What you have to do
Could you return each line of the material that has "pink" in it?

Data shown

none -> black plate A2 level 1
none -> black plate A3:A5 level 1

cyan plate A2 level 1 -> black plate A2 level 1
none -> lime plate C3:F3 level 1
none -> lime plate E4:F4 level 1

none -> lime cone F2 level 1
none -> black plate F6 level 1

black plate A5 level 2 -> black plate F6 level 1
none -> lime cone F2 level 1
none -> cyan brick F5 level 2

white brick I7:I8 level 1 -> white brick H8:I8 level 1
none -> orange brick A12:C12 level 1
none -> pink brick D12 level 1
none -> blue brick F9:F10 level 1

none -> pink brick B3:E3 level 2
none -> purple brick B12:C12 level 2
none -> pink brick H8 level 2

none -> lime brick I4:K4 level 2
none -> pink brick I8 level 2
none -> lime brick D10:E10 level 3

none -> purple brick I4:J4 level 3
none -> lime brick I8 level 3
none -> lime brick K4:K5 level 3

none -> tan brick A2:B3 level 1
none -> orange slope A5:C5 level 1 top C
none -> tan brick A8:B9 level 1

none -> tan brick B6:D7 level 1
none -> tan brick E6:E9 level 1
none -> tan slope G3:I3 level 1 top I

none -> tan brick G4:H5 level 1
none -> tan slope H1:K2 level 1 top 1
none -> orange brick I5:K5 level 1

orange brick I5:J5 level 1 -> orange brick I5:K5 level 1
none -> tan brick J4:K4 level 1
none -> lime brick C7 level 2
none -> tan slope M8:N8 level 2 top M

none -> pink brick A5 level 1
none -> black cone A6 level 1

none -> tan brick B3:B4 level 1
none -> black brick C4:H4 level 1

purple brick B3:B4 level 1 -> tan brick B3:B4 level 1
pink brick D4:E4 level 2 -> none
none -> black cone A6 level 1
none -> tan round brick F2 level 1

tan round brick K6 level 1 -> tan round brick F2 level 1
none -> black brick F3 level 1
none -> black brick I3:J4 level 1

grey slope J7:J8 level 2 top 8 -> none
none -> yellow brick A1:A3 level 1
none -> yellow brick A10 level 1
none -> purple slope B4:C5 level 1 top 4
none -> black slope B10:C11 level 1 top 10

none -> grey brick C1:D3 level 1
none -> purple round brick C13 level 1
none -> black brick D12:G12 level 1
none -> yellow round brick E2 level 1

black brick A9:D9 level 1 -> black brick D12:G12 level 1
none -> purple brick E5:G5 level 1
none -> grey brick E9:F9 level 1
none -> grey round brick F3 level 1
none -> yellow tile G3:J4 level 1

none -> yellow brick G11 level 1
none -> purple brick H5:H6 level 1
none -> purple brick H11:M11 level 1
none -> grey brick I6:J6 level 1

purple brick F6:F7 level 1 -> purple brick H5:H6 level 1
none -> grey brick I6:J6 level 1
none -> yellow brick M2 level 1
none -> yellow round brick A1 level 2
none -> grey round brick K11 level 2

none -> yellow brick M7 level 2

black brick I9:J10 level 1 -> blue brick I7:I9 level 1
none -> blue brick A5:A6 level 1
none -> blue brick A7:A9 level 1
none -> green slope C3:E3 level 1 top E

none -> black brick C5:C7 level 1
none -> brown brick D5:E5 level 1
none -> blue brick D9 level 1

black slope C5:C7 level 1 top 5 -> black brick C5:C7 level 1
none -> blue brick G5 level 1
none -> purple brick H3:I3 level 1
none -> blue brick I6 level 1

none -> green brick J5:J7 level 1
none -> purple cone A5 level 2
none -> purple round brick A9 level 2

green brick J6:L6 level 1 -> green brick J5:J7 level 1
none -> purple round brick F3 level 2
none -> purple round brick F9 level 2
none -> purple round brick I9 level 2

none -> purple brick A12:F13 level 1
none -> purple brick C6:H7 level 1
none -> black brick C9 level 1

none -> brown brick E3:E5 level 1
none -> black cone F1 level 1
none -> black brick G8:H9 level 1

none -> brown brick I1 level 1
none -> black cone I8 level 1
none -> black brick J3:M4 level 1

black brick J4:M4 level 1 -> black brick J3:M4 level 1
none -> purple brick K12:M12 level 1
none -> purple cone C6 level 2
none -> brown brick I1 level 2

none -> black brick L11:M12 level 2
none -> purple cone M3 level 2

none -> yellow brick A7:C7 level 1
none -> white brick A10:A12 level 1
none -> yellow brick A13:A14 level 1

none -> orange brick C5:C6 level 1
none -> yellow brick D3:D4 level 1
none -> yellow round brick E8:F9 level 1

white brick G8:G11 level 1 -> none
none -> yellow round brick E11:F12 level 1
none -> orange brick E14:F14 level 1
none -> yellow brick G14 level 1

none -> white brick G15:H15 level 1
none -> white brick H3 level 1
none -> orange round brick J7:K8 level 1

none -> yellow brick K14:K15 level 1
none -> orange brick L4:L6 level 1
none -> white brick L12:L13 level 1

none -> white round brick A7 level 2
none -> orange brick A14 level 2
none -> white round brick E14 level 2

Solved exercise
none -> pink brick D12 level 1
none -> pink brick B3:E3 level 2
none -> pink brick H8 level 2
none -> pink brick I8 level 2
none -> pink brick A5 level 1
pink brick D4:E4 level 2 -> none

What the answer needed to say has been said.